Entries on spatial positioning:
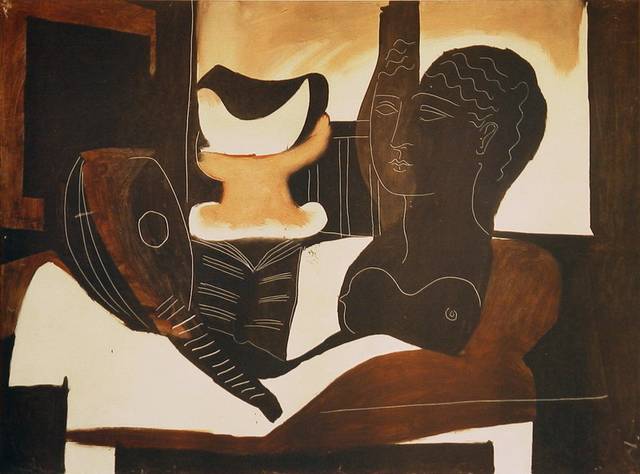
I want to click on couch, so click(x=513, y=331).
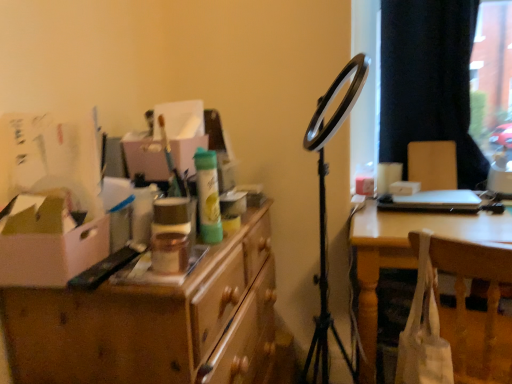
Question: From a real-world perspective, is wooden desk at left physically located above or below green matte spray can at center, the 1th toiletry positioned from the back?

Choices:
 (A) above
 (B) below

Answer: (B)

Question: Is wooden desk at left situated inside green matte spray can at center, the 2th toiletry from the front, or outside?

Choices:
 (A) outside
 (B) inside

Answer: (A)

Question: Which object is positioned farthest from the black fabric curtain at upper right?

Choices:
 (A) wooden desk at left
 (B) white cardboard box at left
 (C) wooden chair at right
 (D) white fabric bag at lower right
 (E) green matte spray can at center, the 2th toiletry from the front

Answer: (B)

Question: Which object is positioned closest to the metallic gold jar at center, acting as the first toiletry starting from the front?

Choices:
 (A) white fabric bag at lower right
 (B) black fabric curtain at upper right
 (C) wooden desk at left
 (D) wooden chair at right
 (E) white cardboard box at left

Answer: (E)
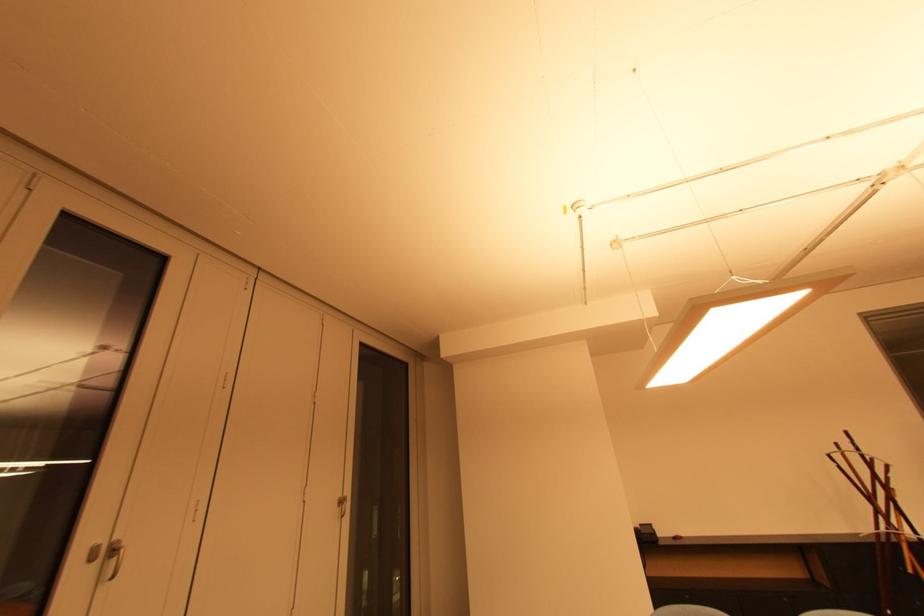
Find where to pull the metal door handle. Please return your answer as a coordinate pair (x, y).

(115, 557)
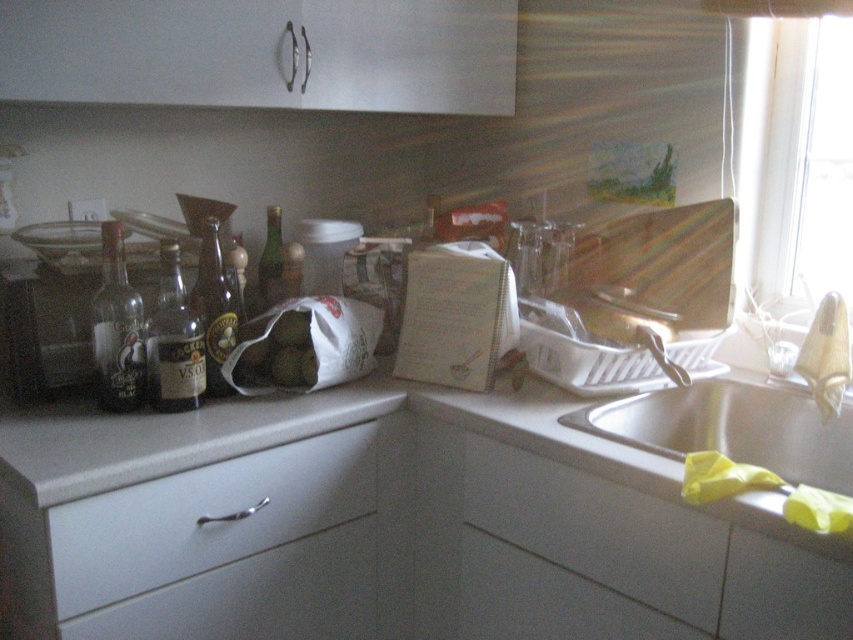
Is stainless steel sink at lower right positioned at the back of dark brown glass bottle at center-left?

No.

Does stainless steel sink at lower right have a larger size compared to dark brown glass bottle at center-left?

Correct, stainless steel sink at lower right is larger in size than dark brown glass bottle at center-left.

Is point (755, 387) farther from viewer compared to point (222, 276)?

Yes, it is behind point (222, 276).

At what (x,y) coordinates should I click in order to perform the action: click on stainless steel sink at lower right. Please return your answer as a coordinate pair (x, y). The height and width of the screenshot is (640, 853). Looking at the image, I should click on (732, 428).

Is point (682, 451) closer to viewer compared to point (120, 284)?

No, (682, 451) is further to viewer.

Is stainless steel sink at lower right to the left of clear glass bottle at left from the viewer's perspective?

In fact, stainless steel sink at lower right is to the right of clear glass bottle at left.

Describe the element at coordinates (732, 428) in the screenshot. I see `stainless steel sink at lower right` at that location.

The image size is (853, 640). I want to click on stainless steel sink at lower right, so click(x=732, y=428).

Is wooden cutting board at sink further to camera compared to white matte drawer at lower center?

Yes.

Which is below, wooden cutting board at sink or white matte drawer at lower center?

white matte drawer at lower center is below.

You are a GUI agent. You are given a task and a screenshot of the screen. Output one action in this format:
    pyautogui.click(x=<x>, y=<y>)
    Task: Click on the wooden cutting board at sink
    
    Given the screenshot: What is the action you would take?
    pyautogui.click(x=637, y=298)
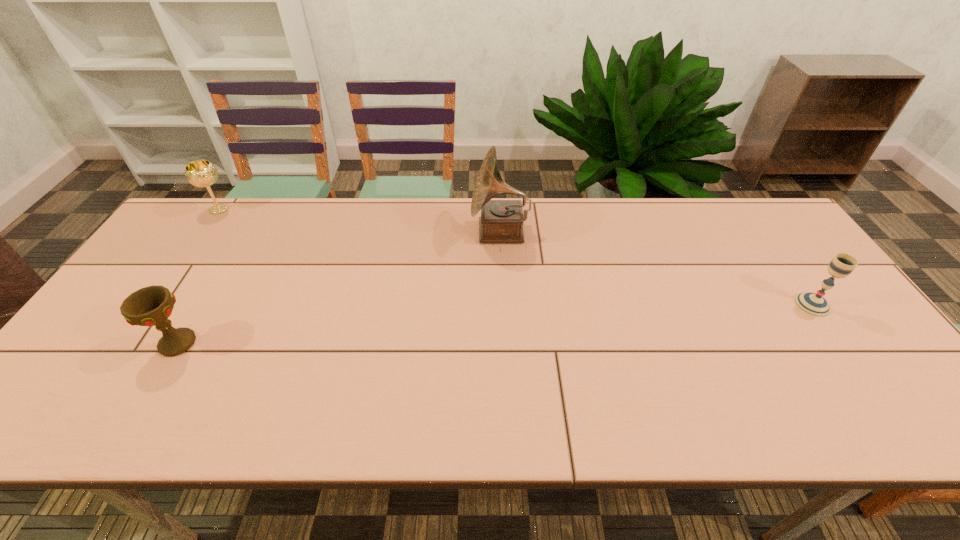
What are the coordinates of `vacant space located on the horn of the phonograph record` in the screenshot? It's located at (417, 232).

The image size is (960, 540). I want to click on free space located 0.130m on the right of the farthest chalice, so click(x=272, y=210).

This screenshot has height=540, width=960. I want to click on free region located 0.290m on the left of the third farthest object, so click(x=685, y=305).

This screenshot has width=960, height=540. Identify the location of vacant space located 0.090m on the front of the second object from left to right. (x=147, y=395).

You are a GUI agent. You are given a task and a screenshot of the screen. Output one action in this format:
    pyautogui.click(x=<x>, y=<y>)
    Task: Click on the phonograph record that is at the far edge
    
    Given the screenshot: What is the action you would take?
    pyautogui.click(x=501, y=221)

At what (x,y) coordinates should I click in order to perform the action: click on chalice situated at the far edge. Please return your answer as a coordinate pair (x, y). Looking at the image, I should click on tap(201, 173).

Find the location of a particular element. Image resolution: width=960 pixels, height=540 pixels. object present at the left edge is located at coordinates (201, 173).

The height and width of the screenshot is (540, 960). I want to click on object present at the right edge, so click(x=813, y=304).

Identify the location of object that is positioned at the far left corner. Image resolution: width=960 pixels, height=540 pixels. (201, 173).

The height and width of the screenshot is (540, 960). What are the coordinates of `free location at the far edge of the desktop` in the screenshot? It's located at coord(568,198).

▸ **STATED GOAL**:
Can you extract every line of the listing that contains the word "space"?

▸ **REPLY**:
What are the coordinates of `vacant space located on the horn of the phonograph record` in the screenshot? It's located at (417, 232).
The image size is (960, 540). I want to click on free space located 0.130m on the right of the farthest chalice, so click(x=272, y=210).
This screenshot has width=960, height=540. Identify the location of vacant space located 0.090m on the front of the second object from left to right. (x=147, y=395).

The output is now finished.